Scene edit records
##############################

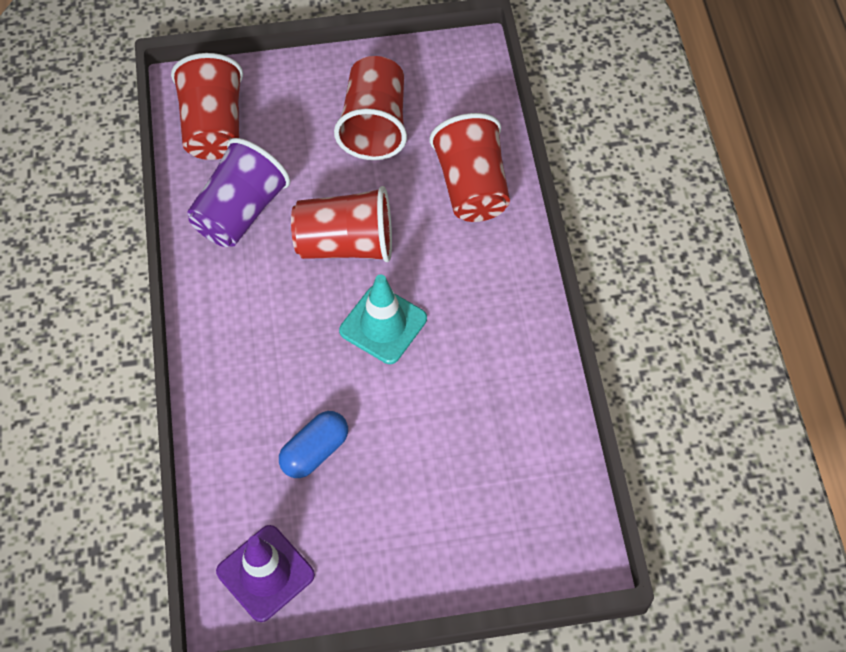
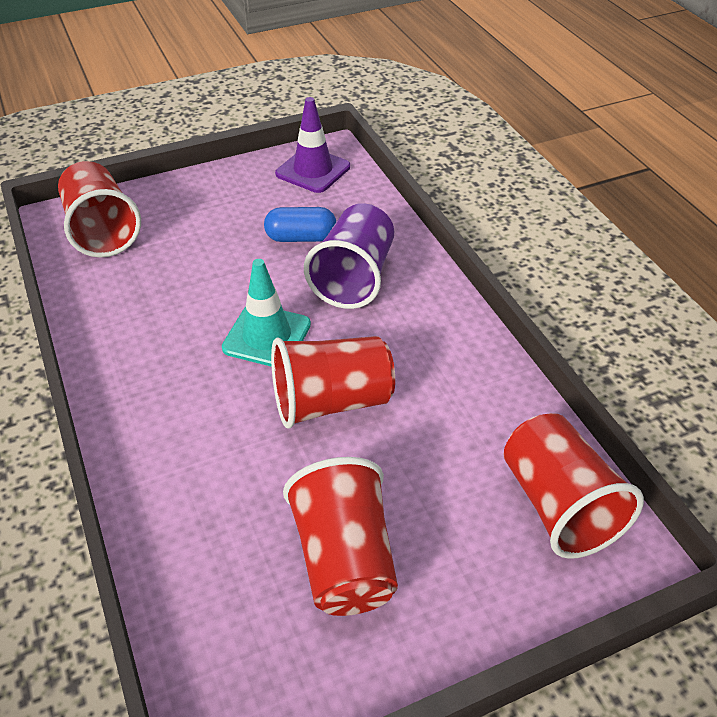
camera: 165 degrees right, 15 degrees down
(240, 212) = (466, 410): purple cup -> purple cup (354, 278)
(315, 451) = (301, 238): blue capsule -> blue capsule turned 60 degrees clockwise
(472, 186) = (192, 501): red cup -> red cup (102, 231)

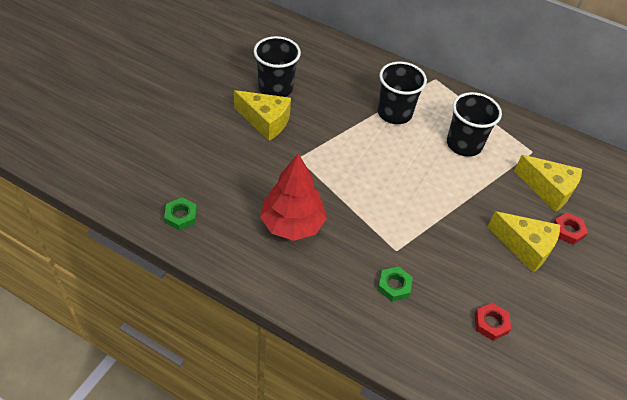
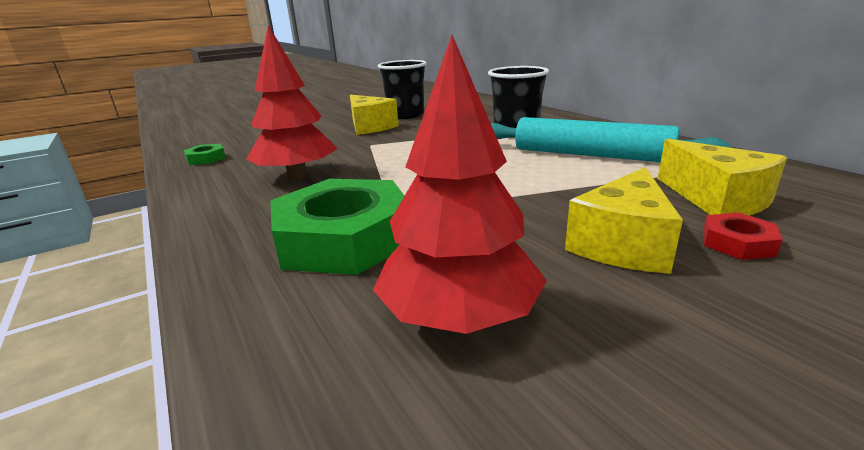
camera: 35 degrees right, 25 degrees down
(394, 286) = (344, 238): green nut -> green nut, size x2.34
(464, 144) = (590, 155): black cup -> turquoise rolling pin
(491, 323) = (459, 317): red nut -> red tree
(525, 247) = (623, 244): yellow cheese -> yellow cheese turned 60 degrees clockwise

##############################

### WHAT THE EXERCISE ASKS
Beginning with the line containing "(315, 451) = (301, 238): blue" and ending with the last line of the data, output those lines exactly and nothing more. Omit every picture.

### ANSWER TO THIS PROBLEM
(315, 451) = (301, 238): blue capsule -> blue capsule turned 60 degrees clockwise
(472, 186) = (192, 501): red cup -> red cup (102, 231)

camera: 35 degrees right, 25 degrees down
(394, 286) = (344, 238): green nut -> green nut, size x2.34
(464, 144) = (590, 155): black cup -> turquoise rolling pin
(491, 323) = (459, 317): red nut -> red tree
(525, 247) = (623, 244): yellow cheese -> yellow cheese turned 60 degrees clockwise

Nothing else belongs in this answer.